* [AIM]: Identify each line below that contains the string "then" and copy those lines, treating uppercase and lowercase as different.

* [INFORMATION SUPPLIED]:
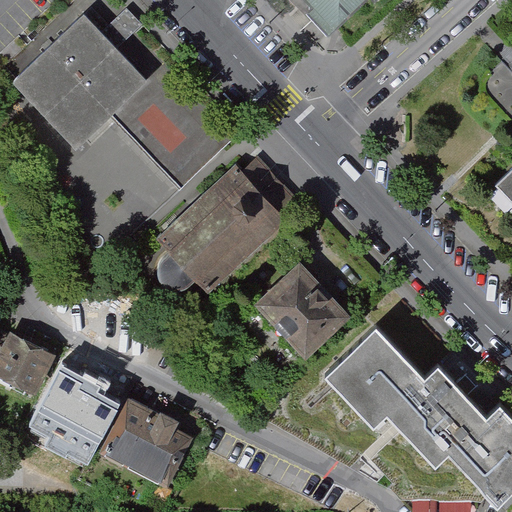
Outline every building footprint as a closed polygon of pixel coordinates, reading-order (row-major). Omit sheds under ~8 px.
[(315,0),(320,5),(315,10),(338,34),(373,0),(315,0)] [(87,145),(157,79),(93,12),(24,78),(87,145)] [(201,282),(213,294),(293,219),(287,213),(300,201),(260,158),(247,170),(241,164),(194,208),(161,239),(175,254),(170,258),(167,264),(165,271),(166,278),(170,284),(175,289),(182,291),(189,291),(196,287),(201,282)] [(511,166),(498,180),(511,195),(511,166)] [(255,298),(307,354),(352,312),(301,256),(255,298)] [(427,375),(377,323),(350,349),(325,372),(375,424),(387,412),(438,465),(452,451),(493,494),(502,504),(511,494),(511,411),(503,402),(490,415),(440,362),(427,375)] [(18,333),(0,368),(0,372),(44,395),(64,356),(18,333)] [(325,372),(350,349),(342,339),(260,416),(351,469),(367,454),(395,484),(390,490),(404,501),(484,503),(493,494),(452,451),(438,465),(387,412),(375,424),(325,372)] [(81,364),(61,405),(107,427),(127,387),(81,364)] [(123,399),(97,449),(167,484),(192,434),(174,425),(179,416),(159,406),(154,415),(123,399)]
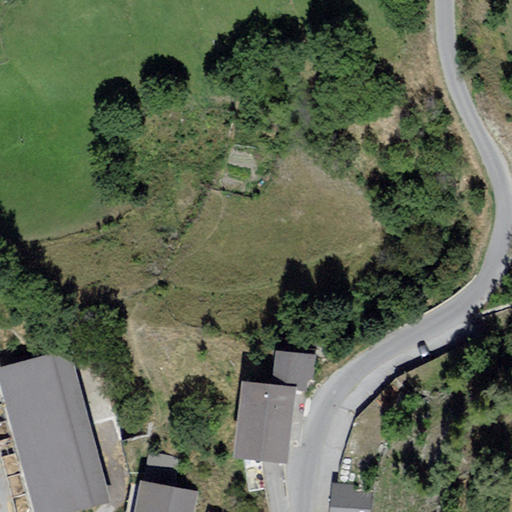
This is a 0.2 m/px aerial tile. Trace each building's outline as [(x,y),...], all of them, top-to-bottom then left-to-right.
[(69,354),(0,372),(0,375),(35,511),(66,511),(107,501),(69,354)] [(280,385),(250,382),(242,456),(290,462),(298,391),(308,392),(311,359),(283,356),(280,385)] [(149,454),(143,484),(172,489),(178,459),(149,454)] [(143,484),(141,483),(135,511),(190,511),(194,494),(172,489),(143,484)] [(373,511),(375,490),(334,486),(331,511),(373,511)]
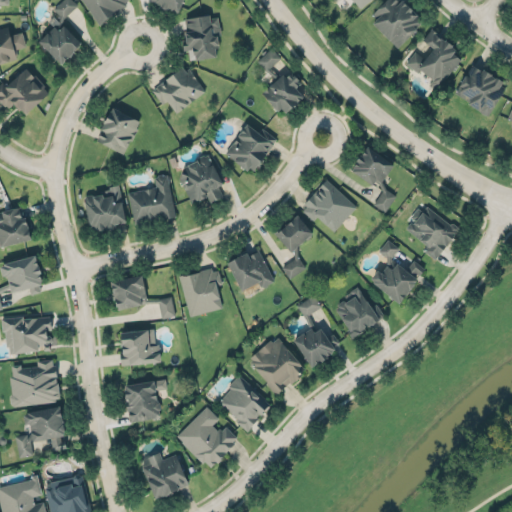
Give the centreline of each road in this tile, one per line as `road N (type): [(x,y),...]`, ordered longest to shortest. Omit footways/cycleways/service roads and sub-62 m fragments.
road 1 (residential): [(118,511),(52,168),(74,100),(144,45)]
road 2 (residential): [(506,202),(478,256),(418,330),(323,399),(242,485),(202,511)]
road 3 (tertiary): [(269,0),(370,114),(441,168),(506,202)]
road 4 (residential): [(74,268),(166,250),(236,221),(316,135)]
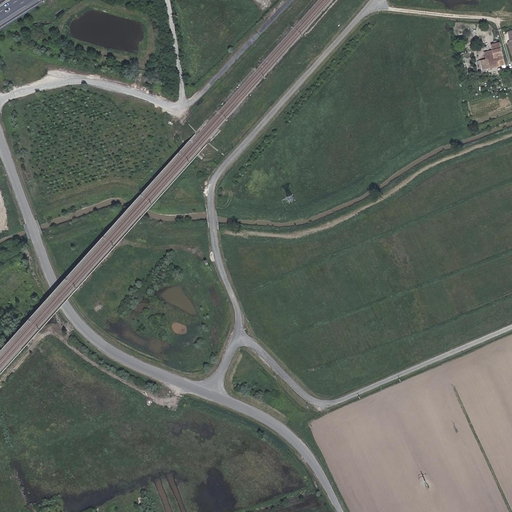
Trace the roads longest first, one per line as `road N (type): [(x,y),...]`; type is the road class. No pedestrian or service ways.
road 1 (tertiary): [(0,136),(70,313),(120,356),(275,423),(305,451),(340,511)]
road 2 (track): [(236,338),(323,404),(511,326)]
road 3 (track): [(372,2),(493,18)]
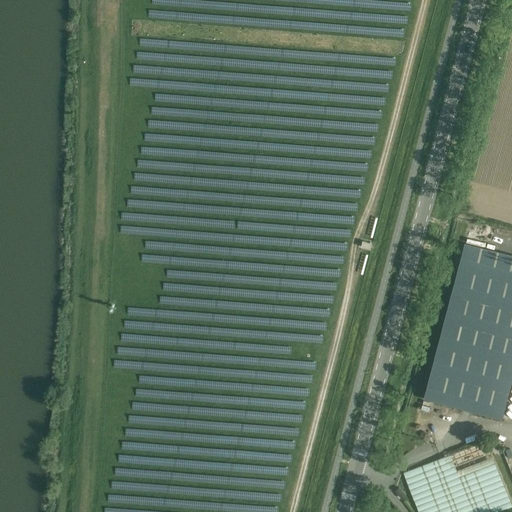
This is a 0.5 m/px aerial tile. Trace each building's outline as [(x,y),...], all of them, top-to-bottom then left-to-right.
[(362,241),(361,246),(370,249),(372,243),(362,241)] [(511,254),(464,242),(444,318),(423,399),(502,419),(511,381),(511,254)] [(511,511),(511,506),(486,440),(450,454),(472,511),(511,511)] [(472,511),(450,454),(404,472),(419,511),(472,511)] [(395,491),(402,499),(406,494),(399,487),(395,491)]
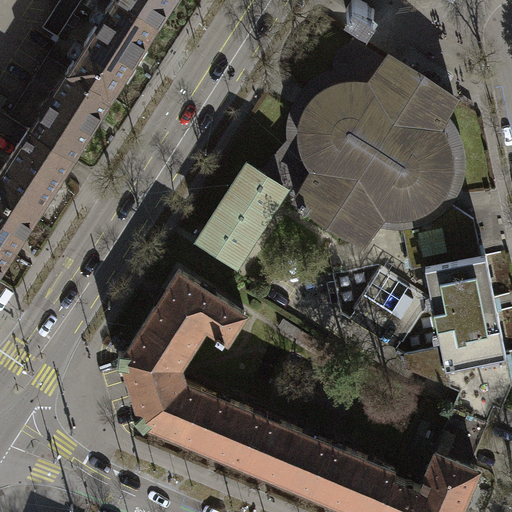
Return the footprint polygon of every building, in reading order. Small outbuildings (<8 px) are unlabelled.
[(108,0),(64,68),(107,95),(133,56),(154,22),(119,0),(108,0)] [(119,0),(154,22),(168,0),(119,0)] [(367,22),(375,10),(368,4),(360,0),(352,0),(346,9),(358,19),(367,22)] [(444,114),(455,96),(390,55),(386,61),(353,40),(350,44),(344,48),(339,52),(337,56),(336,61),(336,67),(334,71),(326,74),(316,79),(309,84),(302,92),(296,101),(291,114),(289,125),(290,139),(262,172),(284,187),(299,196),(299,197),(302,200),(299,205),(303,208),(306,202),(317,212),(329,220),(342,228),(355,233),(363,239),(375,222),(384,224),(393,226),(402,226),(416,223),(429,218),(441,210),(450,202),(456,193),(460,183),(462,176),(463,169),(464,159),(463,150),(461,141),(457,131),(453,124),(444,114)] [(25,129),(68,156),(86,128),(107,95),(64,68),(25,129)] [(68,156),(25,129),(24,128),(19,135),(0,164),(0,197),(29,216),(63,164),(68,156)] [(237,259),(284,187),(262,172),(248,163),(201,236),(237,259)] [(0,261),(9,248),(29,216),(0,197),(0,261)] [(481,254),(474,218),(450,202),(441,210),(429,218),(416,223),(402,226),(409,258),(424,255),(426,265),(446,363),(442,364),(438,346),(404,353),(407,367),(437,380),(449,377),(450,385),(460,389),(495,404),(502,407),(511,383),(511,378),(507,353),(486,253),(481,254)] [(153,310),(146,321),(190,349),(206,324),(228,337),(245,310),(180,268),(153,310)] [(118,363),(126,363),(133,387),(140,410),(134,416),(144,427),(150,422),(181,434),(201,386),(185,379),(181,363),(190,349),(146,321),(128,349),(119,348),(118,363)] [(181,434),(246,461),(266,413),(201,386),(181,434)] [(495,404),(460,389),(453,405),(454,406),(487,419),(488,420),(495,404)] [(454,406),(437,448),(469,462),(487,419),(454,406)] [(246,461),(311,489),(332,440),(266,413),(246,461)] [(311,489),(367,511),(378,511),(395,474),(396,469),(396,466),(332,440),(311,489)] [(437,448),(421,485),(395,474),(378,511),(459,511),(479,466),(469,462),(437,448)]
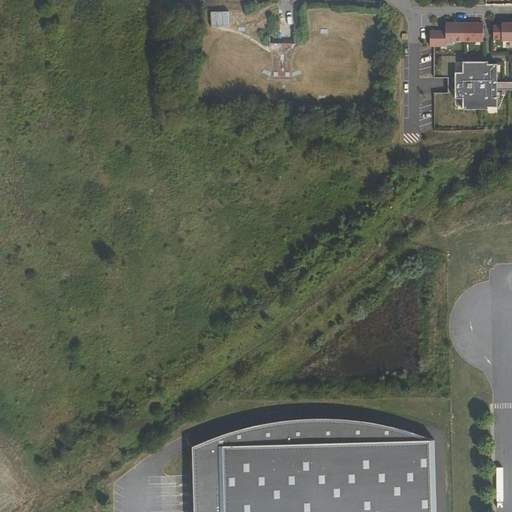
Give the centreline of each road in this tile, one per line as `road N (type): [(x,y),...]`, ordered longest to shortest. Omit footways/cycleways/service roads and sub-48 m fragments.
road 1 (unclassified): [(511,453),(507,279)]
road 2 (residential): [(413,10),(414,135)]
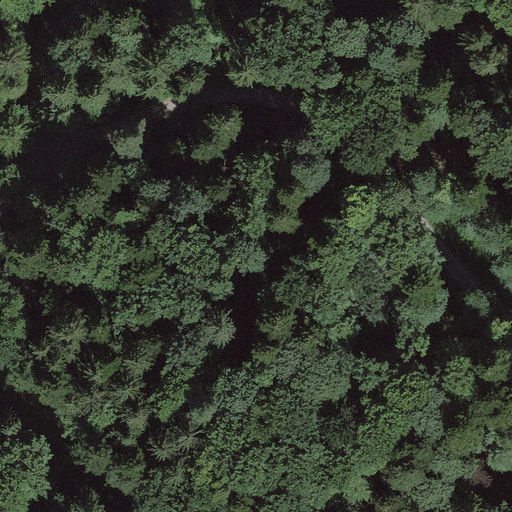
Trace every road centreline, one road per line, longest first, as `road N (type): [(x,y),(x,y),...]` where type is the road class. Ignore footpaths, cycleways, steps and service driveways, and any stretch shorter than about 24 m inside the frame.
road 1 (track): [(57,162),(151,114),(218,94),(270,96),(324,120),(355,147),(467,279),(511,319)]
road 2 (track): [(86,0),(71,5),(27,92),(57,162)]
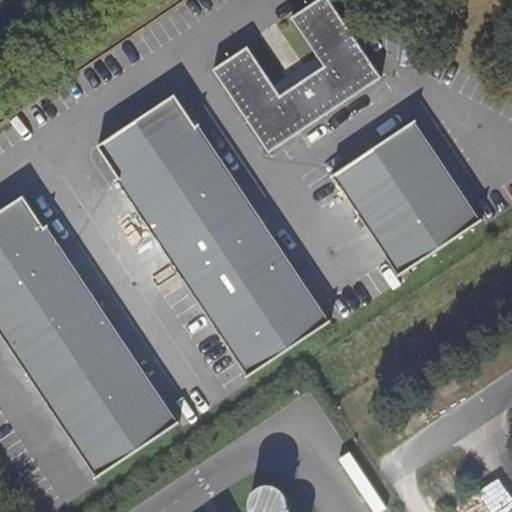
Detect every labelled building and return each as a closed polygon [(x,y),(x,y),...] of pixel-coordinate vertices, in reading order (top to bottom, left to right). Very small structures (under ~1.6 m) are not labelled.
[(248,50),(213,72),(270,156),(381,81),(327,0),(322,0),(292,20),(316,58),(273,87),(248,50)] [(189,1),(172,18),(183,29),(200,12),(189,1)] [(98,150),(250,379),(327,328),(173,99),(98,150)] [(334,178),(401,278),(482,225),(415,124),(334,178)] [(0,215),(0,343),(94,483),(177,427),(24,200),(0,215)] [(286,511),(287,510),(287,507),(287,505),(287,502),(286,500),(285,498),(284,495),(282,493),(281,492),(279,490),(276,489),(274,488),(272,488),(269,487),(266,487),(264,488),(262,488),(259,489),(257,491),(255,492),(253,494),(252,496),(251,498),(250,501),(249,503),(249,506),(249,508),(249,511),(286,511)]
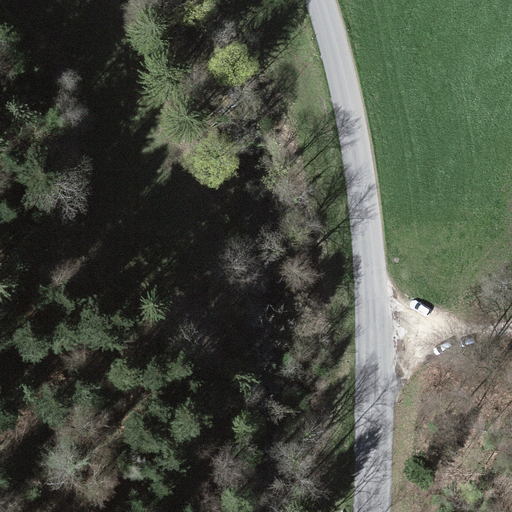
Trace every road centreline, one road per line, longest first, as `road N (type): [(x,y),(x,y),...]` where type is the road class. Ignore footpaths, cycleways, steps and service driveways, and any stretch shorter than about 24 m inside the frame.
road 1 (tertiary): [(320,0),(351,120),(367,232),(373,511)]
road 2 (track): [(374,334),(511,327)]
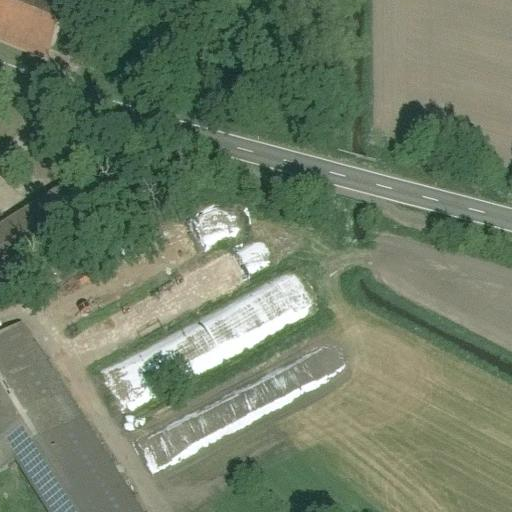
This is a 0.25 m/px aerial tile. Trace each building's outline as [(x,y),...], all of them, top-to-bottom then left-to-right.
[(47,0),(0,0),(0,42),(30,53),(47,0)] [(55,188),(0,223),(0,276),(80,226),(55,188)] [(241,283),(291,257),(279,235),(230,261),(241,283)] [(219,354),(304,322),(288,279),(203,311),(219,354)] [(77,337),(86,359),(146,335),(140,321),(125,327),(122,320),(77,337)] [(137,511),(19,327),(0,339),(0,473),(9,468),(36,511),(137,511)]
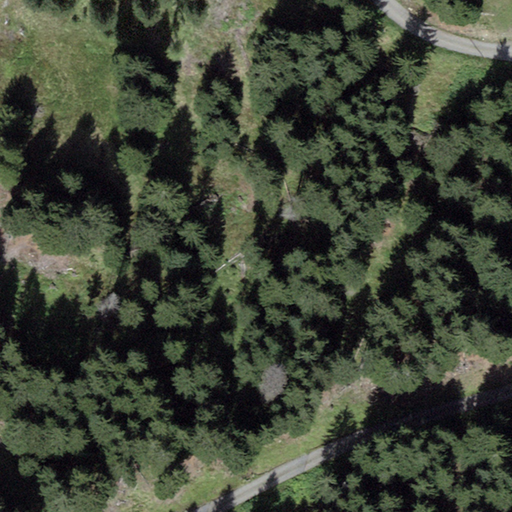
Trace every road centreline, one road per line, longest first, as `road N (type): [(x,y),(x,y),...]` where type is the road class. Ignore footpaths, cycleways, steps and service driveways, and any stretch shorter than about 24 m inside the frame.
road 1 (track): [(211,511),(428,416),(511,390)]
road 2 (track): [(511,48),(470,47),(378,0)]
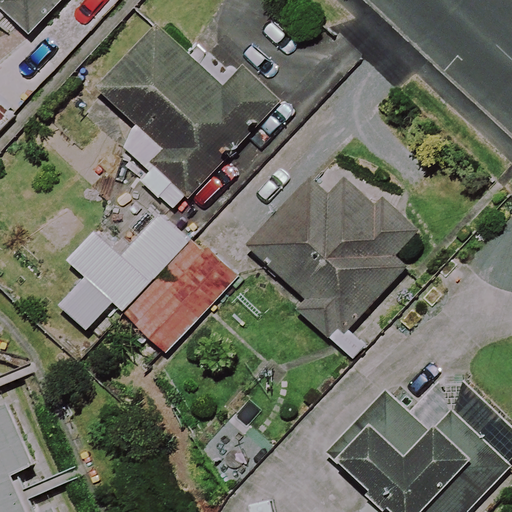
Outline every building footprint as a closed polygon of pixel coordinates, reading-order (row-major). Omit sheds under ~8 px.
[(65,0),(0,0),(0,6),(30,36),(65,0)] [(143,127),(126,145),(149,167),(141,176),(178,211),(281,103),(247,71),(228,90),(161,26),(102,87),(143,127)] [(0,133),(14,118),(0,104),(0,133)] [(399,256),(417,234),(349,178),(331,200),(311,183),(254,251),(311,299),(301,310),(329,334),(339,322),(351,332),(408,263),(399,256)] [(131,317),(202,245),(168,212),(123,258),(97,233),(72,259),(91,279),(65,306),(91,332),(118,304),(131,317)] [(202,245),(131,317),(167,352),(237,280),(202,245)] [(333,460),(375,498),(362,511),(475,511),(511,471),(511,430),(472,395),(433,437),(389,397),(333,460)] [(57,511),(55,506),(40,511),(32,511),(18,479),(40,469),(10,403),(0,406),(0,511),(57,511)]
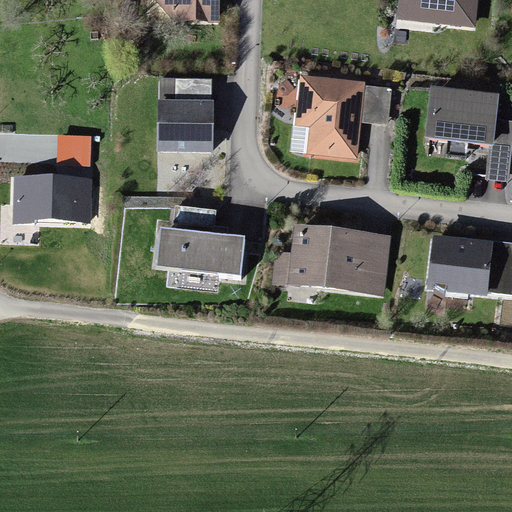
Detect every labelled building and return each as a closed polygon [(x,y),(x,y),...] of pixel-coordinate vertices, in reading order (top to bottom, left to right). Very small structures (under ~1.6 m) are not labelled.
[(146,0),(146,13),(210,17),(211,0),(146,0)] [(478,0),(396,0),(394,17),(475,26),(478,0)] [(368,82),(300,73),(290,151),(358,159),(368,82)] [(511,141),(511,94),(430,86),(425,138),(488,144),(484,180),(508,182),(511,141)] [(213,100),(156,101),(156,153),(213,153),(213,100)] [(92,177),(13,176),(12,223),(91,225),(92,177)] [(392,237),(294,224),(286,283),(384,296),(392,237)] [(236,240),(153,232),(151,266),(233,273),(236,240)] [(511,243),(432,235),(426,289),(511,298),(511,243)]
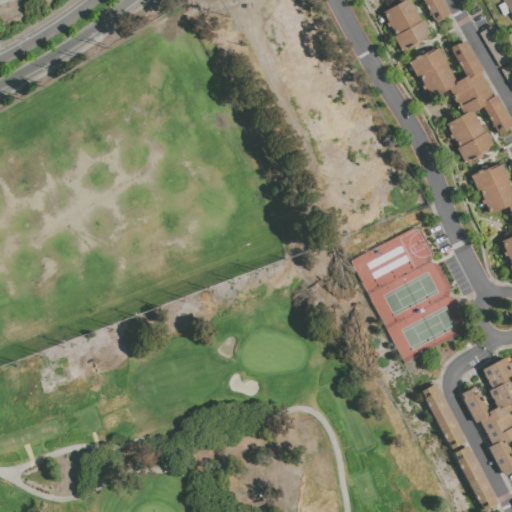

* [SOLVED PROBLEM]:
This is a 0.2 m/px aerial tile. Trace each building's outline as [(x,y),...], all of them, top-to-bottom then left-to-right.
This is a 0.5 m/px aerial tile. Trace each building's outline as [(x,y),...], all of them, top-to-bottom then left-to-right.
This is a 0.25 m/px aerial tile. Trace each building's outline as [(x,y),...], all of them, top-to-bottom then left-to-right.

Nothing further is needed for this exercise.